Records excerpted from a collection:
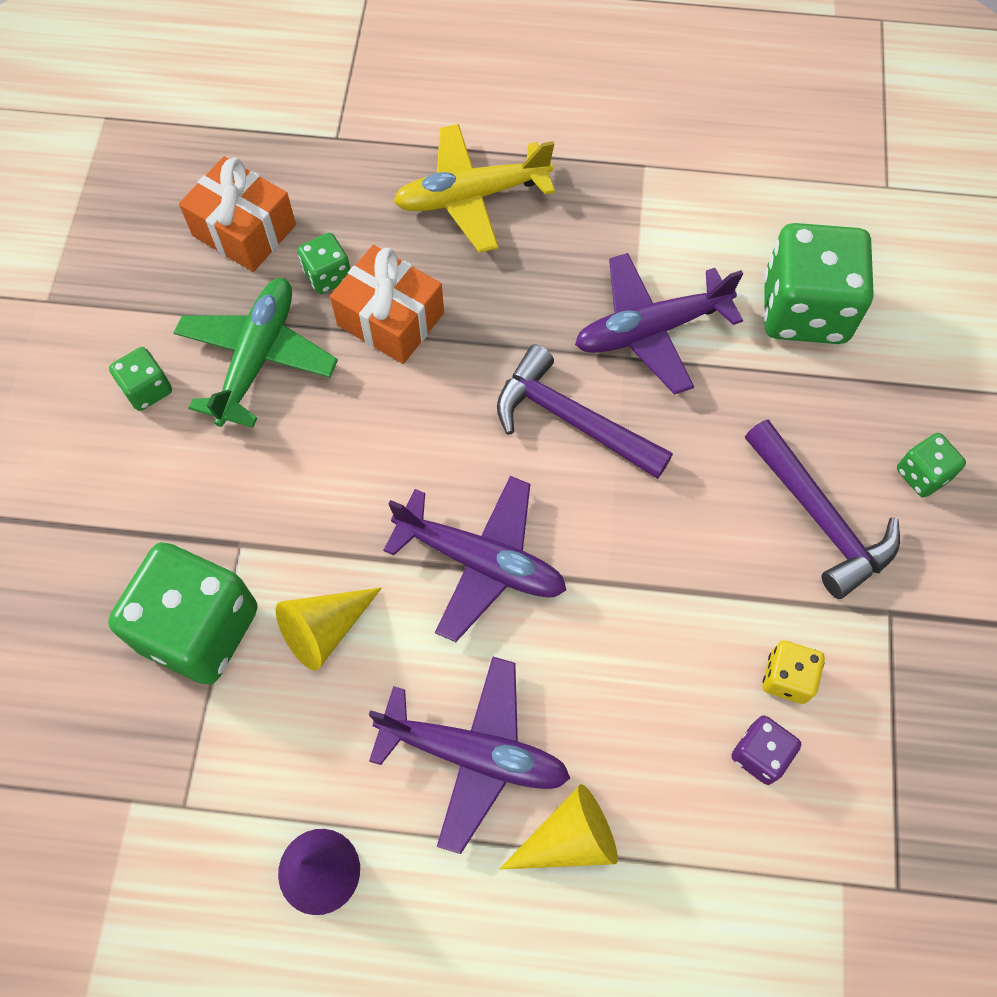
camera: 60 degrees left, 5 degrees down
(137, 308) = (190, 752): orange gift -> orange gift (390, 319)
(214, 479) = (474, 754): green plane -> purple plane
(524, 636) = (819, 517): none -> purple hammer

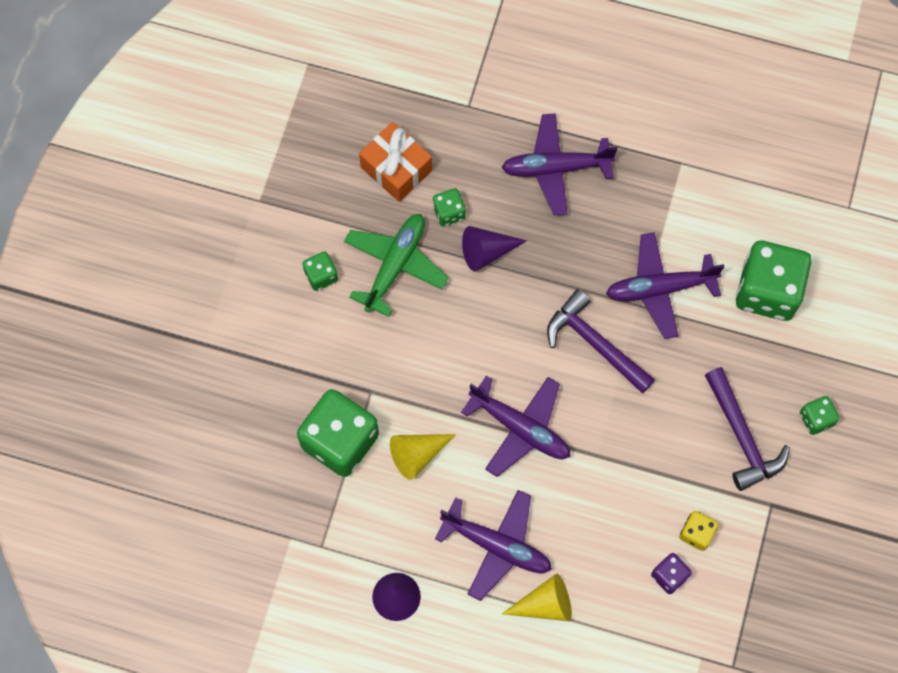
camera: 10 degrees right, 5 degrees up
(390, 319) = (486, 252): orange gift -> purple cone
(471, 196) = (555, 168): yellow plane -> purple plane

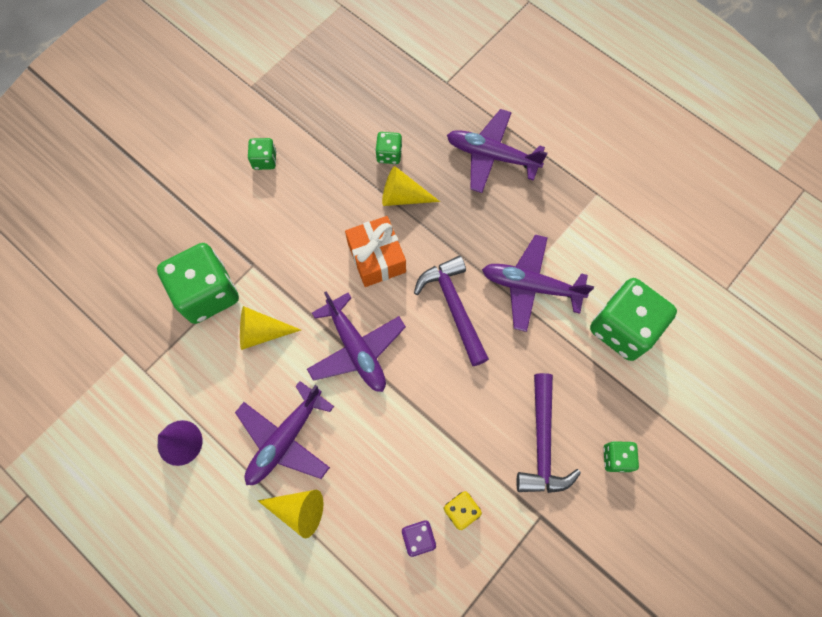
camera: 25 degrees right, 0 degrees up
(395, 265) = (326, 176): green plane -> none
(396, 169) = (366, 105): orange gift -> orange gift (376, 258)
(486, 252) = (403, 196): purple cone -> yellow cone
(497, 546) = (285, 439): purple plane -> purple plane turned 75 degrees clockwise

→ EXERCISE DESCRIPTION
Output every entry verbatim. Pictures do not belong in the copy.

→ WRITTEN REPLY
camera: 60 degrees left, 5 degrees down
(137, 308) = (190, 752): orange gift -> orange gift (390, 319)
(214, 479) = (474, 754): green plane -> purple plane
(524, 636) = (819, 517): none -> purple hammer

camera: 10 degrees right, 5 degrees up
(390, 319) = (486, 252): orange gift -> purple cone
(471, 196) = (555, 168): yellow plane -> purple plane

camera: 25 degrees right, 0 degrees up
(395, 265) = (326, 176): green plane -> none
(396, 169) = (366, 105): orange gift -> orange gift (376, 258)
(486, 252) = (403, 196): purple cone -> yellow cone
(497, 546) = (285, 439): purple plane -> purple plane turned 75 degrees clockwise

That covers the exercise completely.